DATA TO USE:
========

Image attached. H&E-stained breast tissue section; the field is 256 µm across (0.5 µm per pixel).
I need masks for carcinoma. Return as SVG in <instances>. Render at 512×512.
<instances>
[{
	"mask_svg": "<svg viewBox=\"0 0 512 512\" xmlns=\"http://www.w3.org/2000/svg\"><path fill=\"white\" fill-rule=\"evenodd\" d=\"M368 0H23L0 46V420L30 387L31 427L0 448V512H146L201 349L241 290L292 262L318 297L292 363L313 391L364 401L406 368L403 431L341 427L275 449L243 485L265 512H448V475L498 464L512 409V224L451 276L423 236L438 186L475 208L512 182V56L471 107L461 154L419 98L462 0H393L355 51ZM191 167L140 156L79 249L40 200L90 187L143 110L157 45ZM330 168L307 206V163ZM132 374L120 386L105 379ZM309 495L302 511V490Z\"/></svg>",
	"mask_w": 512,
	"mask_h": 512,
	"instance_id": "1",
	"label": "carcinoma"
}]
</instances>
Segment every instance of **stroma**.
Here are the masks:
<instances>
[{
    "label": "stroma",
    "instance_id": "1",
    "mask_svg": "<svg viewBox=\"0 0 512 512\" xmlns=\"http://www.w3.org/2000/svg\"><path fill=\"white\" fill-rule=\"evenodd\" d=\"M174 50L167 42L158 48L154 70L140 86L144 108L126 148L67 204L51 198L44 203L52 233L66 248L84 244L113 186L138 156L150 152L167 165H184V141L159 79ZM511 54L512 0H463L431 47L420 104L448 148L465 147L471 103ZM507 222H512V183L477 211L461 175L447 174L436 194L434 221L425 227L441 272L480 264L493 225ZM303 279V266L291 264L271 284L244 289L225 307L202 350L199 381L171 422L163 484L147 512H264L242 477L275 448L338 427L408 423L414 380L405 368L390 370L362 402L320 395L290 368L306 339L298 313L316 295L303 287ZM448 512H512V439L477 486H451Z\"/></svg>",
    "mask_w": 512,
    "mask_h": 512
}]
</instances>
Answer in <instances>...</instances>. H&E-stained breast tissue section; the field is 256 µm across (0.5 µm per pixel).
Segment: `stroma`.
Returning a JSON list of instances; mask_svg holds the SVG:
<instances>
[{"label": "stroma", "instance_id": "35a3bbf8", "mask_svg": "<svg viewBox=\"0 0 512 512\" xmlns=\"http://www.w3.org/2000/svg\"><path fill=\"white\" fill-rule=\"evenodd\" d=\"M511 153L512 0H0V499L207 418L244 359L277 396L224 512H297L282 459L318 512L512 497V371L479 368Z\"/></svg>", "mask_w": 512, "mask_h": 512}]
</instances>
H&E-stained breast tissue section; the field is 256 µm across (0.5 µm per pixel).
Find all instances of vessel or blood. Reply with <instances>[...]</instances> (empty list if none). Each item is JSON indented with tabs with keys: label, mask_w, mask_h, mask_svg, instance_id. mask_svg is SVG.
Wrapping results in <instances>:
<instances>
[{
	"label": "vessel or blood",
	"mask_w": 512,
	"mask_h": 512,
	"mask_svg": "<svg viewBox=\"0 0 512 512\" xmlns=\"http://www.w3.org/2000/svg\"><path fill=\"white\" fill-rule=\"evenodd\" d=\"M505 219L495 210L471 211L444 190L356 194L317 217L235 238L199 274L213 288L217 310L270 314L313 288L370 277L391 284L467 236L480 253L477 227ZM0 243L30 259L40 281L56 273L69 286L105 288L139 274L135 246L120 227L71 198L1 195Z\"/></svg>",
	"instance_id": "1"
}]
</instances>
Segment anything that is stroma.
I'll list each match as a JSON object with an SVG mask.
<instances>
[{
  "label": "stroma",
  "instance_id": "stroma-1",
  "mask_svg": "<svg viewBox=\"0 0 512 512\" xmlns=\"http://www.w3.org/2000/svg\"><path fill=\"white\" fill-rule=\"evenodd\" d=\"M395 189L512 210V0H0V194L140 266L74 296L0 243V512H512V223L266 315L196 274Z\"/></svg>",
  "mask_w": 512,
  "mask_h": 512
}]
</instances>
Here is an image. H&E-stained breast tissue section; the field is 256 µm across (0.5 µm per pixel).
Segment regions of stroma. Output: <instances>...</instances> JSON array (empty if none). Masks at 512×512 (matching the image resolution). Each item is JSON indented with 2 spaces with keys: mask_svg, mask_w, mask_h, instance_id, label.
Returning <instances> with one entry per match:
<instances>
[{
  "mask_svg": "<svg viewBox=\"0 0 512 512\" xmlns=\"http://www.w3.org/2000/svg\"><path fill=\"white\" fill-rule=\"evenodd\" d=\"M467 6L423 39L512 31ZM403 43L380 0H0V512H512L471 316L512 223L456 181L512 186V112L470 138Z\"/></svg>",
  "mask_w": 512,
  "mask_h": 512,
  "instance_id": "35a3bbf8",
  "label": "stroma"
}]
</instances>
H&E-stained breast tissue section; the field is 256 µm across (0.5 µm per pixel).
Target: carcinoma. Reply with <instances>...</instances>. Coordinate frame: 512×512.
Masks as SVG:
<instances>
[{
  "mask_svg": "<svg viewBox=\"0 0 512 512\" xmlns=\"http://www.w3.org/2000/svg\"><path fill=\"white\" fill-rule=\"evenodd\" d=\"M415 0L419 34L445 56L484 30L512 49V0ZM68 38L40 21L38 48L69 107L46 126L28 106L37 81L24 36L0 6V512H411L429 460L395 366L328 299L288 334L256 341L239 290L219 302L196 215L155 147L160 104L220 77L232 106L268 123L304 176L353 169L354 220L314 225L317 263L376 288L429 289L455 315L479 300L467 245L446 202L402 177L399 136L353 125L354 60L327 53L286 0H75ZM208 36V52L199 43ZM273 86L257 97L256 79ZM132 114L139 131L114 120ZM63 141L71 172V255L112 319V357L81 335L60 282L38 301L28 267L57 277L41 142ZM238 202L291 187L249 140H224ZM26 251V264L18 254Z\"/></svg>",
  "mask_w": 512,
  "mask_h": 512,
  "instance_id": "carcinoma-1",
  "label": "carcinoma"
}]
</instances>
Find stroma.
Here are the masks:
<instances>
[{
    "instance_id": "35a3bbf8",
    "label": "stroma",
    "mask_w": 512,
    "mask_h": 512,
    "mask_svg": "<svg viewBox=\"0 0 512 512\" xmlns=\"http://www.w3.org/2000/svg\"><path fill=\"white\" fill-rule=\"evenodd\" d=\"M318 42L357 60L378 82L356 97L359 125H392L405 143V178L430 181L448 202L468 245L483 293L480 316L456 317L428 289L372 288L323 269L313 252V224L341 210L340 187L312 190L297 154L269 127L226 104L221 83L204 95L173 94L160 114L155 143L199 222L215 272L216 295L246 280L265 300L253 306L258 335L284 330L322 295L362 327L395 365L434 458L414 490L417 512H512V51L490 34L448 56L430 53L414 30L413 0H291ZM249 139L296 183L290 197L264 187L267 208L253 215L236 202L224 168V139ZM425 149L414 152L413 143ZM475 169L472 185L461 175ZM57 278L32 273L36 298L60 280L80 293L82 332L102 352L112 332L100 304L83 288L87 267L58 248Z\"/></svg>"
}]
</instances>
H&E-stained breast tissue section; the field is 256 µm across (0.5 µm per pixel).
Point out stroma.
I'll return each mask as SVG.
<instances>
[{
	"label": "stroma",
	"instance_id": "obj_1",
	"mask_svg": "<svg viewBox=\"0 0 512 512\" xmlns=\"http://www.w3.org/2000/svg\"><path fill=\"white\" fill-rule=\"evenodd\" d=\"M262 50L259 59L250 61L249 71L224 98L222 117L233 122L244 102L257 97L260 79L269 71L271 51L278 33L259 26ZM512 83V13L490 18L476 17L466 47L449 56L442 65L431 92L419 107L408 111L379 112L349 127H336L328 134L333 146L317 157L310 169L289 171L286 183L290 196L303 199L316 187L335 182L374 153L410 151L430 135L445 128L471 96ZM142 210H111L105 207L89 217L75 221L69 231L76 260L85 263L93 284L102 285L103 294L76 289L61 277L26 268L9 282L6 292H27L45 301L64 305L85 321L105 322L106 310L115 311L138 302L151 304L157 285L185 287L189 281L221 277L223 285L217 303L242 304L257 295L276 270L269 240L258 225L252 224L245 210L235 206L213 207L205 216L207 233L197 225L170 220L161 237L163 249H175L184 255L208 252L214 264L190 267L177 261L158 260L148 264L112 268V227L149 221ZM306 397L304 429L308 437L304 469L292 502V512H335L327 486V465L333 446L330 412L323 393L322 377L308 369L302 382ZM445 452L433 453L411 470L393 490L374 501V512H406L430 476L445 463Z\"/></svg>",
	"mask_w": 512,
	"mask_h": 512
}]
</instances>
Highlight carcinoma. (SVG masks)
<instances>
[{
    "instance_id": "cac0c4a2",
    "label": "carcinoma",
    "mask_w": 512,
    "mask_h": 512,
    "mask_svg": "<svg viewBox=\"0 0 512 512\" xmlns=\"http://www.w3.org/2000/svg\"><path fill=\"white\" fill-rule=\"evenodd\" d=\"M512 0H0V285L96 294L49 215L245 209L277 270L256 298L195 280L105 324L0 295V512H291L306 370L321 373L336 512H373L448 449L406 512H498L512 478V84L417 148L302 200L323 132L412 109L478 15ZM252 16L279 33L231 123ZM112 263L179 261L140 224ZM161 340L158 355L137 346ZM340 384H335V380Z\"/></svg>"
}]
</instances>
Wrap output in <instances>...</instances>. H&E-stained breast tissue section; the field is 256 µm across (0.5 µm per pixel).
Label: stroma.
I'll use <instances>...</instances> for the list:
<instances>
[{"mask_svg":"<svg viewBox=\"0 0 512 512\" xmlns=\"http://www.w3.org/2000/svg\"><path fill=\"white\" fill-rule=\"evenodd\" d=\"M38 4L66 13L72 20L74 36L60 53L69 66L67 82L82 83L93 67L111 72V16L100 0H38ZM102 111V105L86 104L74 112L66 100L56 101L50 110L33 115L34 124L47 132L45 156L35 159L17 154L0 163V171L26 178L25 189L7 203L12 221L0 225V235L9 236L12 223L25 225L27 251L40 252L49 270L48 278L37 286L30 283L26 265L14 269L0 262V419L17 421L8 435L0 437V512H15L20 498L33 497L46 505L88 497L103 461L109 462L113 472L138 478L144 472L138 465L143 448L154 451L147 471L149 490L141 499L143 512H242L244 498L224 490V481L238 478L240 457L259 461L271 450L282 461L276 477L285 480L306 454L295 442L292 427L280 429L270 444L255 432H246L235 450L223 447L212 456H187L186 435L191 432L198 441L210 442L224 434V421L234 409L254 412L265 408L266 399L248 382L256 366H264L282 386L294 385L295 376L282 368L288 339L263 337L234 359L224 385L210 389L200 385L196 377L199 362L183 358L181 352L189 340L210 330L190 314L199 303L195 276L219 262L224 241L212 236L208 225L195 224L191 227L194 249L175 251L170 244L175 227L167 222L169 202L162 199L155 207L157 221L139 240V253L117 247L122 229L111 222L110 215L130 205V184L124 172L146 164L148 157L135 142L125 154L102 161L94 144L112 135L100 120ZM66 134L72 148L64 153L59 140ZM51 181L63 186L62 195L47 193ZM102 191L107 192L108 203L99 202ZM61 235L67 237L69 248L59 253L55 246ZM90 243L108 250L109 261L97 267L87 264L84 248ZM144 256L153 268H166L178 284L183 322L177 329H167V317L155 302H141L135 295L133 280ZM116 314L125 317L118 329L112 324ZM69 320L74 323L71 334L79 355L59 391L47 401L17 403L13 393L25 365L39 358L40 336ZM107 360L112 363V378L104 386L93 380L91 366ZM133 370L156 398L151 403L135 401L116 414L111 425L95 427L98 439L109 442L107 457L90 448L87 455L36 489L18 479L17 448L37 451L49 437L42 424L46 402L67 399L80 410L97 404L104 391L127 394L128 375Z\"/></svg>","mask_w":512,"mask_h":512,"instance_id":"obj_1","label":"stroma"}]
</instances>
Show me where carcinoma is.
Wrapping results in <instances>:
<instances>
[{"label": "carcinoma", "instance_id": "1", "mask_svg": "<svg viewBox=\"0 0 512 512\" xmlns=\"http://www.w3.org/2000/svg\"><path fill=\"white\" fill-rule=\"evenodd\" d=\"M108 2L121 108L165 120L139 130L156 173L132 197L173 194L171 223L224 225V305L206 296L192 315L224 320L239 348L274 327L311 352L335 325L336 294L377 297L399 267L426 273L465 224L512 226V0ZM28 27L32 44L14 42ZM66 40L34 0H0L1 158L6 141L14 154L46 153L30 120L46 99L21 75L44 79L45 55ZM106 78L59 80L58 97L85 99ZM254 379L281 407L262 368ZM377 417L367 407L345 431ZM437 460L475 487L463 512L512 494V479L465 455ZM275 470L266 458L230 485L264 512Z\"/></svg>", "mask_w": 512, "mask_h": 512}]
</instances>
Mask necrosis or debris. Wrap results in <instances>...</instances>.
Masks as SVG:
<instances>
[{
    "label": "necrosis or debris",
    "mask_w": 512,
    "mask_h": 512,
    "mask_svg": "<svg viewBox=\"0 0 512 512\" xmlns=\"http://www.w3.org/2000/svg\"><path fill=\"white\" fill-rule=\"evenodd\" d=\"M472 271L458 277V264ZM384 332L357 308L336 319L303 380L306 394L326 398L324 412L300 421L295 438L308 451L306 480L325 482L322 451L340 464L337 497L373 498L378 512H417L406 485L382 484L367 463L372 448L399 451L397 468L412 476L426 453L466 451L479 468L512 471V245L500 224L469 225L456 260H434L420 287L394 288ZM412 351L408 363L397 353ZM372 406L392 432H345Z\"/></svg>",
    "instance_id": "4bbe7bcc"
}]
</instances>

========

WORK REQUIRED: Copy every line in the listing above where the string "tissue" turns up.

WORKED SOLUTION:
Image attached. H&E-stained breast tissue section; the field is 256 µm across (0.5 µm per pixel).
Answer in <instances>...</instances>. H&E-stained breast tissue section; the field is 256 µm across (0.5 µm per pixel).
H&E-stained breast tissue section; the field is 256 µm across (0.5 µm per pixel).
Here is an image. H&E-stained breast tissue section; the field is 256 µm across (0.5 µm per pixel).
H&E-stained breast tissue section; the field is 256 µm across (0.5 µm per pixel).
H&E-stained breast tissue section; the field is 256 µm across (0.5 µm per pixel).
Wrap output in <instances>...</instances>. H&E-stained breast tissue section; the field is 256 µm across (0.5 µm per pixel).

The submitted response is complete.